• PROBLEM: Count how many lines below contain the string 'single'. Give only that number.
## begin RECORDS SUPPLIED
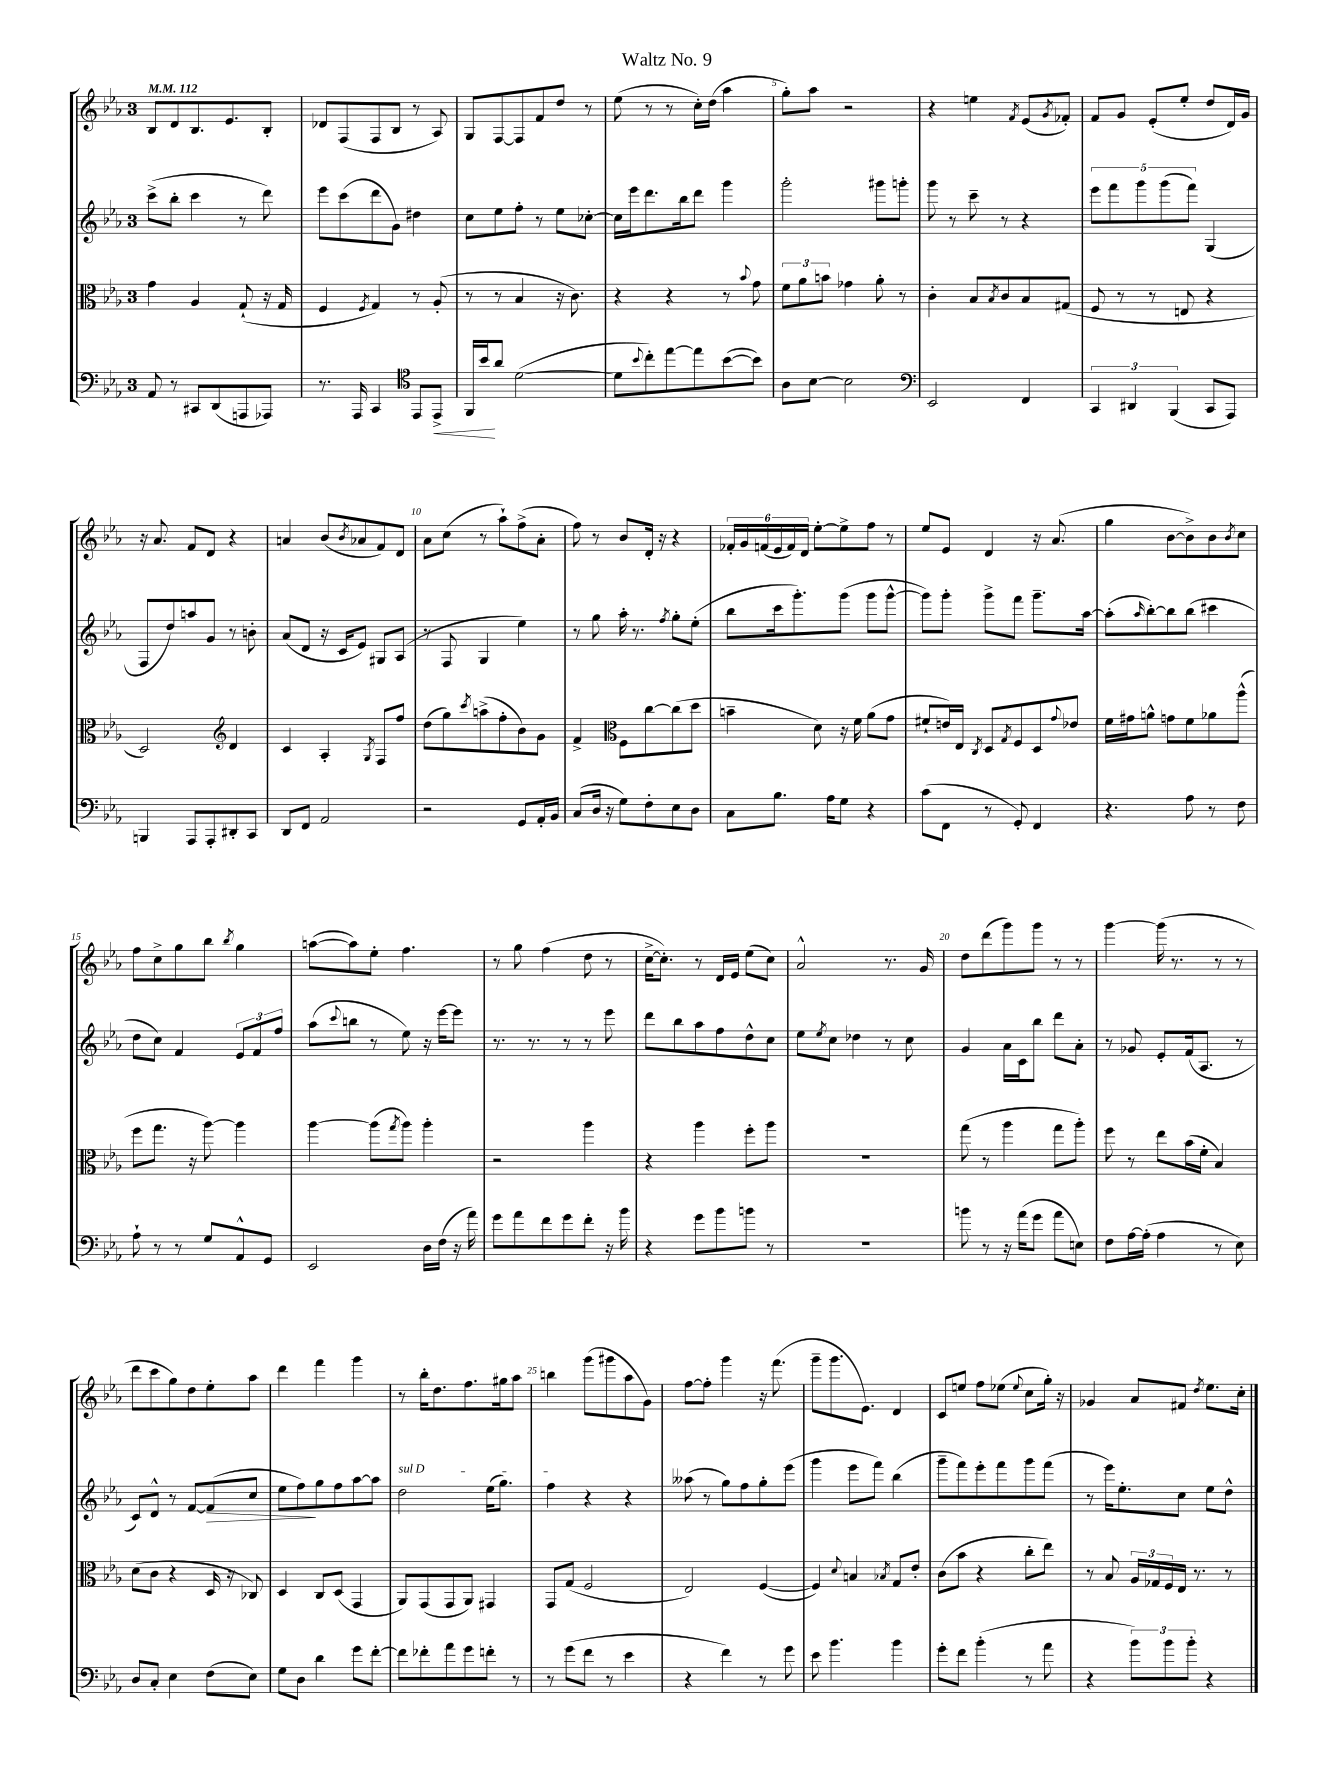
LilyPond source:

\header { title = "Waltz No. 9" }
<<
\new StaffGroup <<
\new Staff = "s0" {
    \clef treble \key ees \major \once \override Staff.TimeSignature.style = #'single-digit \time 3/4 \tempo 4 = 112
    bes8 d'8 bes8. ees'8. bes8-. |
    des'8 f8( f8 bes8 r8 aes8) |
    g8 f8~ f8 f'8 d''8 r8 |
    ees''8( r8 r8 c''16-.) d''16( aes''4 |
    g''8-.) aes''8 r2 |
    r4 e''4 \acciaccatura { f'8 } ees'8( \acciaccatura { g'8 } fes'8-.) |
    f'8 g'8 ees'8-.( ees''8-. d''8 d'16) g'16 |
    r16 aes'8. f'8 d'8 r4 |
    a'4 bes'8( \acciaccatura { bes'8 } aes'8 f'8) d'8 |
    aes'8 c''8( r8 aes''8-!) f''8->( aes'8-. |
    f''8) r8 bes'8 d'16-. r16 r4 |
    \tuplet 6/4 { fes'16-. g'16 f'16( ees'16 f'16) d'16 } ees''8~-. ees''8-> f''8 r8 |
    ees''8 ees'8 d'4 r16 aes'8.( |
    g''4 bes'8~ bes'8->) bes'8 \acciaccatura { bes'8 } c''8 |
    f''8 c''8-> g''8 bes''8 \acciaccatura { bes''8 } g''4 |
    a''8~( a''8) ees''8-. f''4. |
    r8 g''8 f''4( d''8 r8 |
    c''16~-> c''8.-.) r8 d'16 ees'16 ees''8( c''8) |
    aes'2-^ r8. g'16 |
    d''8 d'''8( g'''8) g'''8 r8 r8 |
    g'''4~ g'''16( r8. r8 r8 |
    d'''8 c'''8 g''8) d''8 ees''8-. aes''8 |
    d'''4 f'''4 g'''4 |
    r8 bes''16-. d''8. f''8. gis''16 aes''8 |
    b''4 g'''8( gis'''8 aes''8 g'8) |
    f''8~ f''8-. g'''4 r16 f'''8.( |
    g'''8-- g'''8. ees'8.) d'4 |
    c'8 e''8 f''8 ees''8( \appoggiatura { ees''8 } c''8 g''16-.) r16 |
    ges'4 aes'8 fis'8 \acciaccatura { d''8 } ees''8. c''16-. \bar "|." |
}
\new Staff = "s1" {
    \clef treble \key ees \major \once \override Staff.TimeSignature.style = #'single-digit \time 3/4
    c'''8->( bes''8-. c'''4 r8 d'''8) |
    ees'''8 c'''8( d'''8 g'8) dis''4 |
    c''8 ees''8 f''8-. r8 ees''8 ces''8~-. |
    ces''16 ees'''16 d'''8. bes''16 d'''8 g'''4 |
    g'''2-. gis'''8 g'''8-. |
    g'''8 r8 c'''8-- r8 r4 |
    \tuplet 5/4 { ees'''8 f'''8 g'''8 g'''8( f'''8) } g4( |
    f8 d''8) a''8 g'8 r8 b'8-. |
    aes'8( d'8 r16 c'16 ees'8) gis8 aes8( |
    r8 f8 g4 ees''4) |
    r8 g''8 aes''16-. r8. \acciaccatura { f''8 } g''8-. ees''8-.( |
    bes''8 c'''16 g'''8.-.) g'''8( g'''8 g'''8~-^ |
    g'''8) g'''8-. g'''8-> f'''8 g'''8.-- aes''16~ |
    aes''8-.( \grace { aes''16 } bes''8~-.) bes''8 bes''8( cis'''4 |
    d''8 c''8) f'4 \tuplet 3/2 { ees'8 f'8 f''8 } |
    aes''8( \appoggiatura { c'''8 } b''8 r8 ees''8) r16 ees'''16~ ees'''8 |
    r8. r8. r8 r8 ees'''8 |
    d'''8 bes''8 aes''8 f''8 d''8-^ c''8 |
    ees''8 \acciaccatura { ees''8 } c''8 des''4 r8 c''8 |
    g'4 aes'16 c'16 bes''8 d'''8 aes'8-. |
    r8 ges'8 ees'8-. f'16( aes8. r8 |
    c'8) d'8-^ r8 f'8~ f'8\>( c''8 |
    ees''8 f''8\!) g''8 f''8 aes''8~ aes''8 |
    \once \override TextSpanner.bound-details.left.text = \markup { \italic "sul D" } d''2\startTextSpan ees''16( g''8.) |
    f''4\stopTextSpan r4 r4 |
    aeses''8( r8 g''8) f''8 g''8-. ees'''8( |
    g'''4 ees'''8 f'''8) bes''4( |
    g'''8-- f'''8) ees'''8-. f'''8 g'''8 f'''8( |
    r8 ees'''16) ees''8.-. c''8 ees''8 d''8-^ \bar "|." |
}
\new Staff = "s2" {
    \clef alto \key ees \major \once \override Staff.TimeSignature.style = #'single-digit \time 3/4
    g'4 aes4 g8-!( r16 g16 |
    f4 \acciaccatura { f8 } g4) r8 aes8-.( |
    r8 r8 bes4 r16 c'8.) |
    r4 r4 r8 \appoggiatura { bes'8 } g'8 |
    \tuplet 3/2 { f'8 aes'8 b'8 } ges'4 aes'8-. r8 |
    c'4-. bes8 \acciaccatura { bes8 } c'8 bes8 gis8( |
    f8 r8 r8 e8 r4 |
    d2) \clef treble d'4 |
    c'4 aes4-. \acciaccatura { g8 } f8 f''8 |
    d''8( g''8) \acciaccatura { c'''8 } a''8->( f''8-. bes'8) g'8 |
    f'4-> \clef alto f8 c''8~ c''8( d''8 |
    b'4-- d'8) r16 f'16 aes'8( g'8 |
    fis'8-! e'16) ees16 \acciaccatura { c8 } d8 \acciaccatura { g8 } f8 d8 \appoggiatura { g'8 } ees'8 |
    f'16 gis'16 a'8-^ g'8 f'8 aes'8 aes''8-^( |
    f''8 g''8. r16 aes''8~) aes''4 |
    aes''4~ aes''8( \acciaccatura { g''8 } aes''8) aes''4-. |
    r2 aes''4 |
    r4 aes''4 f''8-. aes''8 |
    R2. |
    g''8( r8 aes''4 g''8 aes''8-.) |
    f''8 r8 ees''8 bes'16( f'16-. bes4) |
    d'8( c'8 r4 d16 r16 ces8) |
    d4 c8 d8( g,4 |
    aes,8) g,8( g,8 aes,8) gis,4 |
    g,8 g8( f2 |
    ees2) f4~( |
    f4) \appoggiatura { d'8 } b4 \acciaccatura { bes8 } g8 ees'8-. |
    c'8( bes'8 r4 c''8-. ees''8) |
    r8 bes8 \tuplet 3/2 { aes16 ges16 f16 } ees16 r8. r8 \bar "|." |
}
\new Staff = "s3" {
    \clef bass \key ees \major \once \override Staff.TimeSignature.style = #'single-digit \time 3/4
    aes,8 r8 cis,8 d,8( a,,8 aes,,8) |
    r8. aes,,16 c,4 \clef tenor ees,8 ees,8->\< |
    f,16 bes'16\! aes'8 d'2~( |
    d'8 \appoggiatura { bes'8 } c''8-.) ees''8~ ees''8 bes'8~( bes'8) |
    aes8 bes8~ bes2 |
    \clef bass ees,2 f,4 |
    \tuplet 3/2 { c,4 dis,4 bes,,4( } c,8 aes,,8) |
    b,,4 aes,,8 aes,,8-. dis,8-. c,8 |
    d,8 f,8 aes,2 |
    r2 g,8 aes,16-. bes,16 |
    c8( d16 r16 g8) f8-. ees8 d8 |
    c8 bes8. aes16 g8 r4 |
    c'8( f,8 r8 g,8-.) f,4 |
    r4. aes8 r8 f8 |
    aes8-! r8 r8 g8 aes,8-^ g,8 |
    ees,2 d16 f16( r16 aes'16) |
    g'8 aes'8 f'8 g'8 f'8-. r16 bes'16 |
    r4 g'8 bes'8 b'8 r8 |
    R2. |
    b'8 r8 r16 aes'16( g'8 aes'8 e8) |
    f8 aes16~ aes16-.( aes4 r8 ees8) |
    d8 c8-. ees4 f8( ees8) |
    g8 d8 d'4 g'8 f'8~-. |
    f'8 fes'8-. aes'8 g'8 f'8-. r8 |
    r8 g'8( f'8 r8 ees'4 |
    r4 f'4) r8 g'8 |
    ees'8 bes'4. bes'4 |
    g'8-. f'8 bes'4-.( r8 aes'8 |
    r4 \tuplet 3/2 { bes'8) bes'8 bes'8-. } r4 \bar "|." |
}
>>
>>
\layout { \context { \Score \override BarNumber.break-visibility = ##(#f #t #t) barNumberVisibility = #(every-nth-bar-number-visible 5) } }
## end RECORDS SUPPLIED
## begin RECORDS SUPPLIED
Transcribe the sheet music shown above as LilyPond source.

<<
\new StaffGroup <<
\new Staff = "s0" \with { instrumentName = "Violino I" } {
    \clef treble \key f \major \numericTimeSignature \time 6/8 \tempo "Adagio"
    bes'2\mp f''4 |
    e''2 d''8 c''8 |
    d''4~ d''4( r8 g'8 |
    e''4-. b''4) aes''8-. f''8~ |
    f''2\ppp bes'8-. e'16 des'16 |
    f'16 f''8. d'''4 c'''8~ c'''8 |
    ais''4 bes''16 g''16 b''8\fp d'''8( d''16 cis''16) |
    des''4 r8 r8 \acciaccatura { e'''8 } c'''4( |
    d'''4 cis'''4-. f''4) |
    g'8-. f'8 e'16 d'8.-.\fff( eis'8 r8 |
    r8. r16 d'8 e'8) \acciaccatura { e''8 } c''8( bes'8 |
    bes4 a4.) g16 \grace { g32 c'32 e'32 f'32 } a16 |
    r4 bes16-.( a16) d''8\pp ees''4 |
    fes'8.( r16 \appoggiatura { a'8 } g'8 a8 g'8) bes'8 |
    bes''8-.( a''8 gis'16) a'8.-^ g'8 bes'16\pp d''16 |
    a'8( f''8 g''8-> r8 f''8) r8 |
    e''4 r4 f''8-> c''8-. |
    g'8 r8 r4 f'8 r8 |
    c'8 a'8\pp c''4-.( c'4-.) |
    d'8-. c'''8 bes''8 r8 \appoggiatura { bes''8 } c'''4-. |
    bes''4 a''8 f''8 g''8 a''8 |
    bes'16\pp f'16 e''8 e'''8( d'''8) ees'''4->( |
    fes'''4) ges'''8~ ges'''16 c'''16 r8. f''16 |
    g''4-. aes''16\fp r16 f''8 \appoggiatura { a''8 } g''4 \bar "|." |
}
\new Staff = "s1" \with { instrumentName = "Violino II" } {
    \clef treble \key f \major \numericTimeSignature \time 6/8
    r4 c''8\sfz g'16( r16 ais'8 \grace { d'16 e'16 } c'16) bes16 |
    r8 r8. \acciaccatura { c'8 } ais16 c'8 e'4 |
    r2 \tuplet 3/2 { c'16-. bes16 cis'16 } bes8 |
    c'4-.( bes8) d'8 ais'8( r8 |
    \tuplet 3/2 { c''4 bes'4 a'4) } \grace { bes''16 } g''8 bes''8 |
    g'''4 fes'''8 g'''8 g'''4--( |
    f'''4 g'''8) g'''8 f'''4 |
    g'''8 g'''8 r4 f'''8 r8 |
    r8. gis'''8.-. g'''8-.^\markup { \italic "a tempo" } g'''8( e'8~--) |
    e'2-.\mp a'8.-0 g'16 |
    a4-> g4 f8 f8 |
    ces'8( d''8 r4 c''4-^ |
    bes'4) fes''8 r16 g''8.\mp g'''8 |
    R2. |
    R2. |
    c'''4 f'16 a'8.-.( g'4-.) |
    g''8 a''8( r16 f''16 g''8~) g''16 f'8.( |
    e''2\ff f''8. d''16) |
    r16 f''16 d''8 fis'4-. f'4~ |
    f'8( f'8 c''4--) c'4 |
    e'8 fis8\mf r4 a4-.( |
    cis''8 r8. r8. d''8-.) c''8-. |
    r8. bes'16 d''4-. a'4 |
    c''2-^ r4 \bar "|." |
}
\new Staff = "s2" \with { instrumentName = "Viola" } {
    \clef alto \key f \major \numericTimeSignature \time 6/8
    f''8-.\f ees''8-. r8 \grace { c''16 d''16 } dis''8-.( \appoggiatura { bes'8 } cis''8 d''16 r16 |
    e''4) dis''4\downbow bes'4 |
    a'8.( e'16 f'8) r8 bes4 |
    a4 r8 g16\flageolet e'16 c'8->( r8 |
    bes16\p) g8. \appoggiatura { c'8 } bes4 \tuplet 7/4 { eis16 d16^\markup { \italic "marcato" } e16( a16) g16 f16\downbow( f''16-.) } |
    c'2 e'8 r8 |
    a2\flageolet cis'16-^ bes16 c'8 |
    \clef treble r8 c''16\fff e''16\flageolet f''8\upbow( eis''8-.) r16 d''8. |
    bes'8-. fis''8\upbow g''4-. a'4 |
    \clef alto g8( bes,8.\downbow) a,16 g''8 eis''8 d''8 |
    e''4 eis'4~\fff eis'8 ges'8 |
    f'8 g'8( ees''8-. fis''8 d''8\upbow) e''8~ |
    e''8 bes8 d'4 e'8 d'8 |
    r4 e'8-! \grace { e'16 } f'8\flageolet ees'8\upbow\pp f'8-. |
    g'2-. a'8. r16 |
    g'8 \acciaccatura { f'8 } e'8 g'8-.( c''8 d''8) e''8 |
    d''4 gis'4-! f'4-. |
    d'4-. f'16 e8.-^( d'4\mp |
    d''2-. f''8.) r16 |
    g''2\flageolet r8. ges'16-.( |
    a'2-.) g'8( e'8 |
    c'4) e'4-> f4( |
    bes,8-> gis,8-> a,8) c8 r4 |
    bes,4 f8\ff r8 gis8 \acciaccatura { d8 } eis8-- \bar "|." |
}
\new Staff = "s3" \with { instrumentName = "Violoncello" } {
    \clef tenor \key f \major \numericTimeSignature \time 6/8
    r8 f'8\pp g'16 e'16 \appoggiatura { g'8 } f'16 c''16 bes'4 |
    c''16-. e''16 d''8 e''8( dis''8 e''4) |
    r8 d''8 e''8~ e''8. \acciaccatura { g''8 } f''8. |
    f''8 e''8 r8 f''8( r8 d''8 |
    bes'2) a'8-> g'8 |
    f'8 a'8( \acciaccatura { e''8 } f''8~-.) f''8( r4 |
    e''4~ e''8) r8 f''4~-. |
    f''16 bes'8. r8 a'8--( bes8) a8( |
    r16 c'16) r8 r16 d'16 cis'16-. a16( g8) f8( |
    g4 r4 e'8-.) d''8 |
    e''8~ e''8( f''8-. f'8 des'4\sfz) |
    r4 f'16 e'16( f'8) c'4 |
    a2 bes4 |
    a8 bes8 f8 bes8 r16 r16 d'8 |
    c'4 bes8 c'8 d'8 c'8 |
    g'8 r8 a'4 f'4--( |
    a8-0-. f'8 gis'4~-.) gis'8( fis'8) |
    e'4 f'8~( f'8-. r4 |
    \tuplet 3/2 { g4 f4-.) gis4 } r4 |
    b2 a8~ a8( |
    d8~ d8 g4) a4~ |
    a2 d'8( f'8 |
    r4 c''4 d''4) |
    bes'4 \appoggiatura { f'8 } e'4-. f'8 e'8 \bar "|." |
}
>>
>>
## end RECORDS SUPPLIED
• RESPONSE BELOW: 4